* WRITTEN REQUEST: Identify every line below that contains the string "numericTimeSignature", matching case exactly, and copy each of those lines.

::: SUPPLIED RECORDS

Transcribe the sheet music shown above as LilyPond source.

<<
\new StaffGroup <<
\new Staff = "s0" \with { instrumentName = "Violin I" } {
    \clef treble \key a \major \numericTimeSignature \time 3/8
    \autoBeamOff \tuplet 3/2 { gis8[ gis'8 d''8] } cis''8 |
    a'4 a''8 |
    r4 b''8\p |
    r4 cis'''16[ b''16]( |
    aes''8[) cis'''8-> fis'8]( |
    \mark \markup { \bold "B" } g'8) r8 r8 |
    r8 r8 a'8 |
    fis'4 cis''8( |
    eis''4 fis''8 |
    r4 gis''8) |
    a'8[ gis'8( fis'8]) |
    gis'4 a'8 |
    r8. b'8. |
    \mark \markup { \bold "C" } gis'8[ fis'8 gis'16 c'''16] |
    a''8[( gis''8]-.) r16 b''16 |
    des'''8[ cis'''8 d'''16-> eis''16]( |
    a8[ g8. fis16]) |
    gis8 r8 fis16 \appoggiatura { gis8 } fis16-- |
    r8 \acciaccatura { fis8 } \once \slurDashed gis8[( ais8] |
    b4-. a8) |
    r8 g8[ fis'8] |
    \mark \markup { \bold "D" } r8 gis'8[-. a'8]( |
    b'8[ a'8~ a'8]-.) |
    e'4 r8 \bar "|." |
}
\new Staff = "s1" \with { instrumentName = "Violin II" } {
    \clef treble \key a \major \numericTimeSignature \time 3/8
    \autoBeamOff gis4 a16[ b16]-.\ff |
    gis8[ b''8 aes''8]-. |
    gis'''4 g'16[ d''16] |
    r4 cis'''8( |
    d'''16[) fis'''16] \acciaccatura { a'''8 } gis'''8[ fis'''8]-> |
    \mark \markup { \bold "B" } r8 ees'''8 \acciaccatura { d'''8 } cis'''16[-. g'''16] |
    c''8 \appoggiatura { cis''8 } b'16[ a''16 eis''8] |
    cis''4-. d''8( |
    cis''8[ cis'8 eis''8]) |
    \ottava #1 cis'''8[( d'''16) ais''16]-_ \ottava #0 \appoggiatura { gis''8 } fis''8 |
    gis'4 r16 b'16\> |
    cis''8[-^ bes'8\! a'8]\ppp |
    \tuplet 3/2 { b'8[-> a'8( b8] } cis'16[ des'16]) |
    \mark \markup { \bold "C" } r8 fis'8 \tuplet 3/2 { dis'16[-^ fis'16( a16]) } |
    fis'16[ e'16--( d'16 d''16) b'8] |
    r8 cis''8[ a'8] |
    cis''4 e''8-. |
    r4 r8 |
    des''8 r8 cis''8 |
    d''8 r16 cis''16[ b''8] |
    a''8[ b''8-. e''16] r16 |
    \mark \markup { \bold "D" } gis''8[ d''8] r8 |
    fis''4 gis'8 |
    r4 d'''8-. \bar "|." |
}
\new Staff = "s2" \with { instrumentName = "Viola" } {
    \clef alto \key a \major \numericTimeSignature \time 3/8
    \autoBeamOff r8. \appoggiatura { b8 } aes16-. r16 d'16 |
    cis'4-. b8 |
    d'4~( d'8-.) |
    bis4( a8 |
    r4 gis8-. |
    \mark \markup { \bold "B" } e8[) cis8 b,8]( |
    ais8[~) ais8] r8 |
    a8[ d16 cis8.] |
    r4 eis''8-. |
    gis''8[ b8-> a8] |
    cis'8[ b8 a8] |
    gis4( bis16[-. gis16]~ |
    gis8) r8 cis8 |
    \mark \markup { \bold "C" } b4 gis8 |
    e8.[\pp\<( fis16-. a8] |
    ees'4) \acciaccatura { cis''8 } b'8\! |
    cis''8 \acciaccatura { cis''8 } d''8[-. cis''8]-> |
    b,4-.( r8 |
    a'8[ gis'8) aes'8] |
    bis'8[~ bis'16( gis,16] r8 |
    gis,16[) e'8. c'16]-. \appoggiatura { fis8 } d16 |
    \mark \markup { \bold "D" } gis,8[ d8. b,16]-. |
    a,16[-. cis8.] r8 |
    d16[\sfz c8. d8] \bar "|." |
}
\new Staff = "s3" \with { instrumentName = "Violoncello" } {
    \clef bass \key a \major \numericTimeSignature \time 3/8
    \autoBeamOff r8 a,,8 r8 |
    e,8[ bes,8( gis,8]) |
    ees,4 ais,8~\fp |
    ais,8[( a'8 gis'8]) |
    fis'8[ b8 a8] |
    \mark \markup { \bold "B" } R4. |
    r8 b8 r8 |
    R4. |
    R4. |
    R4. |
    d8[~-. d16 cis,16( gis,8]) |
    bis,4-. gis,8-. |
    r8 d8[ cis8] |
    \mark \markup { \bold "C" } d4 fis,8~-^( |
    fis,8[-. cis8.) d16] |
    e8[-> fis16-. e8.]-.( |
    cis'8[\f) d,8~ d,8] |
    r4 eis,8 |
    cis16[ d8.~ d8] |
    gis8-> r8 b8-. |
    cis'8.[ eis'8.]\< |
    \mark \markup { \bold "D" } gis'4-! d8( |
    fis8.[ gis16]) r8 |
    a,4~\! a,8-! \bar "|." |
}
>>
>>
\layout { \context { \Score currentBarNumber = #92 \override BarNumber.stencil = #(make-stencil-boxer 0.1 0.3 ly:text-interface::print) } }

::::::

* EXERCISE RESULT:
    \clef treble \key a \major \numericTimeSignature \time 3/8
    \clef treble \key a \major \numericTimeSignature \time 3/8
    \clef alto \key a \major \numericTimeSignature \time 3/8
    \clef bass \key a \major \numericTimeSignature \time 3/8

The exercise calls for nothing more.